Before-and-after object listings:
<<<<
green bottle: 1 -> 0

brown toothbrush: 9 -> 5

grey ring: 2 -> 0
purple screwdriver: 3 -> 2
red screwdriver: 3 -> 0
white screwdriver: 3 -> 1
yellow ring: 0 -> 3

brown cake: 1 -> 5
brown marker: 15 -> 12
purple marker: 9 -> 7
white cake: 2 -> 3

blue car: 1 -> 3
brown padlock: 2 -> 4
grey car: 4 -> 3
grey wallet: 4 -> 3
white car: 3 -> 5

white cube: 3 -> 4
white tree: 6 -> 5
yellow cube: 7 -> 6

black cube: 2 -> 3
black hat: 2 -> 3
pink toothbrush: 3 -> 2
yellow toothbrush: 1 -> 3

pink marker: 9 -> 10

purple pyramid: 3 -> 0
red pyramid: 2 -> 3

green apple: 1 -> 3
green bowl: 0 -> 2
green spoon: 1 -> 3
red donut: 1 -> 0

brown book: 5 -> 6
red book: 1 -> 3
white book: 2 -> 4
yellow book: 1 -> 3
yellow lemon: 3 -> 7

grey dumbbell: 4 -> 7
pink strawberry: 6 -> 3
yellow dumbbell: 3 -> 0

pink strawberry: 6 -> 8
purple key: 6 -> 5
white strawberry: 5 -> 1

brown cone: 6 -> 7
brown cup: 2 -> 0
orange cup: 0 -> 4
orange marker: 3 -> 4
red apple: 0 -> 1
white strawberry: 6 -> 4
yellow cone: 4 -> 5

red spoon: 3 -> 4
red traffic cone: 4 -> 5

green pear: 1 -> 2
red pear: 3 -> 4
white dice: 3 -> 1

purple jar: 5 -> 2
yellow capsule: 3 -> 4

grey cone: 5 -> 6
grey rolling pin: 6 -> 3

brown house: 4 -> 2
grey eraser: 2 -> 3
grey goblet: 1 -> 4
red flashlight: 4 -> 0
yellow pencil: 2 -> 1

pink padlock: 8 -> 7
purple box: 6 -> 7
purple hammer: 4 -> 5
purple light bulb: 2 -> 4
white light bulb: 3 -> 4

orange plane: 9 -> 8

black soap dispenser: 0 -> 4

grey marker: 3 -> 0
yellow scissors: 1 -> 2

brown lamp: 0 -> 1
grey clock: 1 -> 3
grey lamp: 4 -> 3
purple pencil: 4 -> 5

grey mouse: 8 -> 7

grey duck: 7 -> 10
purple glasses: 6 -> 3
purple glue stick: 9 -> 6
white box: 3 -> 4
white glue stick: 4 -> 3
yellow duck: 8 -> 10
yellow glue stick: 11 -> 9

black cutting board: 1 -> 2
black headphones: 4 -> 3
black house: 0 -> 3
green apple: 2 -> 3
>>>>
_What you have to do:_ Repeat each entry above exactly as shown.

_Solution below:_
green bottle: 1 -> 0

brown toothbrush: 9 -> 5

grey ring: 2 -> 0
purple screwdriver: 3 -> 2
red screwdriver: 3 -> 0
white screwdriver: 3 -> 1
yellow ring: 0 -> 3

brown cake: 1 -> 5
brown marker: 15 -> 12
purple marker: 9 -> 7
white cake: 2 -> 3

blue car: 1 -> 3
brown padlock: 2 -> 4
grey car: 4 -> 3
grey wallet: 4 -> 3
white car: 3 -> 5

white cube: 3 -> 4
white tree: 6 -> 5
yellow cube: 7 -> 6

black cube: 2 -> 3
black hat: 2 -> 3
pink toothbrush: 3 -> 2
yellow toothbrush: 1 -> 3

pink marker: 9 -> 10

purple pyramid: 3 -> 0
red pyramid: 2 -> 3

green apple: 1 -> 3
green bowl: 0 -> 2
green spoon: 1 -> 3
red donut: 1 -> 0

brown book: 5 -> 6
red book: 1 -> 3
white book: 2 -> 4
yellow book: 1 -> 3
yellow lemon: 3 -> 7

grey dumbbell: 4 -> 7
pink strawberry: 6 -> 3
yellow dumbbell: 3 -> 0

pink strawberry: 6 -> 8
purple key: 6 -> 5
white strawberry: 5 -> 1

brown cone: 6 -> 7
brown cup: 2 -> 0
orange cup: 0 -> 4
orange marker: 3 -> 4
red apple: 0 -> 1
white strawberry: 6 -> 4
yellow cone: 4 -> 5

red spoon: 3 -> 4
red traffic cone: 4 -> 5

green pear: 1 -> 2
red pear: 3 -> 4
white dice: 3 -> 1

purple jar: 5 -> 2
yellow capsule: 3 -> 4

grey cone: 5 -> 6
grey rolling pin: 6 -> 3

brown house: 4 -> 2
grey eraser: 2 -> 3
grey goblet: 1 -> 4
red flashlight: 4 -> 0
yellow pencil: 2 -> 1

pink padlock: 8 -> 7
purple box: 6 -> 7
purple hammer: 4 -> 5
purple light bulb: 2 -> 4
white light bulb: 3 -> 4

orange plane: 9 -> 8

black soap dispenser: 0 -> 4

grey marker: 3 -> 0
yellow scissors: 1 -> 2

brown lamp: 0 -> 1
grey clock: 1 -> 3
grey lamp: 4 -> 3
purple pencil: 4 -> 5

grey mouse: 8 -> 7

grey duck: 7 -> 10
purple glasses: 6 -> 3
purple glue stick: 9 -> 6
white box: 3 -> 4
white glue stick: 4 -> 3
yellow duck: 8 -> 10
yellow glue stick: 11 -> 9

black cutting board: 1 -> 2
black headphones: 4 -> 3
black house: 0 -> 3
green apple: 2 -> 3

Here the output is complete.